What is being asked: Please copy out the entries below exactly, beginning with the line that contains "second_place: [443, 142, 64, 28]" and ending with the line that contains "first_place: [290, 121, 45, 49]", and include nothing outside that span.

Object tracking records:

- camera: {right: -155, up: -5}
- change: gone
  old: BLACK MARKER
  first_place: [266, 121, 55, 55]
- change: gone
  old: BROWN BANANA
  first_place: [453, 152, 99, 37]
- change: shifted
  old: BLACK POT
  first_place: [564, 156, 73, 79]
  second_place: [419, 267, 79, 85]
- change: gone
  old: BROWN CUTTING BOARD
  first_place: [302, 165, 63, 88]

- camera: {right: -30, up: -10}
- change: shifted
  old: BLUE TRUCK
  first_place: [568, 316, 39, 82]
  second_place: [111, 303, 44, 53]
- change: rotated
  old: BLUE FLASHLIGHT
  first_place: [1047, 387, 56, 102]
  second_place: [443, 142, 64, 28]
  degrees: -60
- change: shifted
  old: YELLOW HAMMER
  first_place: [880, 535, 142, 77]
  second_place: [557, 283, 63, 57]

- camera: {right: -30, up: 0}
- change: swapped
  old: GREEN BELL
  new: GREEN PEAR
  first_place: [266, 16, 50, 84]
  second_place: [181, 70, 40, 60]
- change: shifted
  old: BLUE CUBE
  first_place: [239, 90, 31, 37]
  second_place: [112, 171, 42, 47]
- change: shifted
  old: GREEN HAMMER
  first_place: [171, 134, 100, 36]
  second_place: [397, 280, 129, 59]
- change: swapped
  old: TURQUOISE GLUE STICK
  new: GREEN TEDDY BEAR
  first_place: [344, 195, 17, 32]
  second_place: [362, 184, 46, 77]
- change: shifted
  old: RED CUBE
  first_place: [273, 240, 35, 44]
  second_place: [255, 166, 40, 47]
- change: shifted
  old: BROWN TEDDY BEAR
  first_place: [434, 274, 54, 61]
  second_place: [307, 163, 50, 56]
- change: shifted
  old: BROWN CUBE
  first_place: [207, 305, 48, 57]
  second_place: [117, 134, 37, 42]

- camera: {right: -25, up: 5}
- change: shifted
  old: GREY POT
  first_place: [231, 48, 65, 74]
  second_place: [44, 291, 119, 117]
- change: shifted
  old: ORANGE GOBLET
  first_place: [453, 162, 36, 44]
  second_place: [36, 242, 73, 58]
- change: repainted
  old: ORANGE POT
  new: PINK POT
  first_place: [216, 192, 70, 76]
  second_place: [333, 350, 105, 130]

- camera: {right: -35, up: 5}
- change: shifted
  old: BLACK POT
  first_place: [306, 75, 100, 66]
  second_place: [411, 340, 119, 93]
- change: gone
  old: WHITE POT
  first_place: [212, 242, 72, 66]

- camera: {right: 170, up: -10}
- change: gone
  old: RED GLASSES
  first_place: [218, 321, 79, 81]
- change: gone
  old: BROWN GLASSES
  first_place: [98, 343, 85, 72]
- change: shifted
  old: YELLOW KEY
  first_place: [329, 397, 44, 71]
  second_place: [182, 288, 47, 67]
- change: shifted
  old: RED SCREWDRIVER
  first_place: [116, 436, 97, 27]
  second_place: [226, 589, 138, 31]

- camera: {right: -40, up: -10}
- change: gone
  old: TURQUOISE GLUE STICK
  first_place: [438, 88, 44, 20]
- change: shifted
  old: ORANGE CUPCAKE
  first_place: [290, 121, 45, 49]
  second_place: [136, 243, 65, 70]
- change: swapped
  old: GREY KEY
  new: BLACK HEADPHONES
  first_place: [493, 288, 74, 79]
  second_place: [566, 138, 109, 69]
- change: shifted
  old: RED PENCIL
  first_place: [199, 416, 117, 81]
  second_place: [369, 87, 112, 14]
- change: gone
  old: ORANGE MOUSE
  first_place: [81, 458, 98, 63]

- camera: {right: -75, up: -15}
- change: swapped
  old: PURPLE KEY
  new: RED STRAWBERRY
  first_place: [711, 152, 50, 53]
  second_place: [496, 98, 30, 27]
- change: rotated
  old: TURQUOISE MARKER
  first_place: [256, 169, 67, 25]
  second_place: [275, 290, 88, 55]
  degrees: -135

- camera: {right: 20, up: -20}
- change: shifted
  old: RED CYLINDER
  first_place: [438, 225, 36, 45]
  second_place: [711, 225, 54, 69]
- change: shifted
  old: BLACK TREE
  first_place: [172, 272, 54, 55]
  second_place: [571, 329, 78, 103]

Written answer:
  second_place: [443, 142, 64, 28]
  degrees: -60
- change: shifted
  old: YELLOW HAMMER
  first_place: [880, 535, 142, 77]
  second_place: [557, 283, 63, 57]

- camera: {right: -30, up: 0}
- change: swapped
  old: GREEN BELL
  new: GREEN PEAR
  first_place: [266, 16, 50, 84]
  second_place: [181, 70, 40, 60]
- change: shifted
  old: BLUE CUBE
  first_place: [239, 90, 31, 37]
  second_place: [112, 171, 42, 47]
- change: shifted
  old: GREEN HAMMER
  first_place: [171, 134, 100, 36]
  second_place: [397, 280, 129, 59]
- change: swapped
  old: TURQUOISE GLUE STICK
  new: GREEN TEDDY BEAR
  first_place: [344, 195, 17, 32]
  second_place: [362, 184, 46, 77]
- change: shifted
  old: RED CUBE
  first_place: [273, 240, 35, 44]
  second_place: [255, 166, 40, 47]
- change: shifted
  old: BROWN TEDDY BEAR
  first_place: [434, 274, 54, 61]
  second_place: [307, 163, 50, 56]
- change: shifted
  old: BROWN CUBE
  first_place: [207, 305, 48, 57]
  second_place: [117, 134, 37, 42]

- camera: {right: -25, up: 5}
- change: shifted
  old: GREY POT
  first_place: [231, 48, 65, 74]
  second_place: [44, 291, 119, 117]
- change: shifted
  old: ORANGE GOBLET
  first_place: [453, 162, 36, 44]
  second_place: [36, 242, 73, 58]
- change: repainted
  old: ORANGE POT
  new: PINK POT
  first_place: [216, 192, 70, 76]
  second_place: [333, 350, 105, 130]

- camera: {right: -35, up: 5}
- change: shifted
  old: BLACK POT
  first_place: [306, 75, 100, 66]
  second_place: [411, 340, 119, 93]
- change: gone
  old: WHITE POT
  first_place: [212, 242, 72, 66]

- camera: {right: 170, up: -10}
- change: gone
  old: RED GLASSES
  first_place: [218, 321, 79, 81]
- change: gone
  old: BROWN GLASSES
  first_place: [98, 343, 85, 72]
- change: shifted
  old: YELLOW KEY
  first_place: [329, 397, 44, 71]
  second_place: [182, 288, 47, 67]
- change: shifted
  old: RED SCREWDRIVER
  first_place: [116, 436, 97, 27]
  second_place: [226, 589, 138, 31]

- camera: {right: -40, up: -10}
- change: gone
  old: TURQUOISE GLUE STICK
  first_place: [438, 88, 44, 20]
- change: shifted
  old: ORANGE CUPCAKE
  first_place: [290, 121, 45, 49]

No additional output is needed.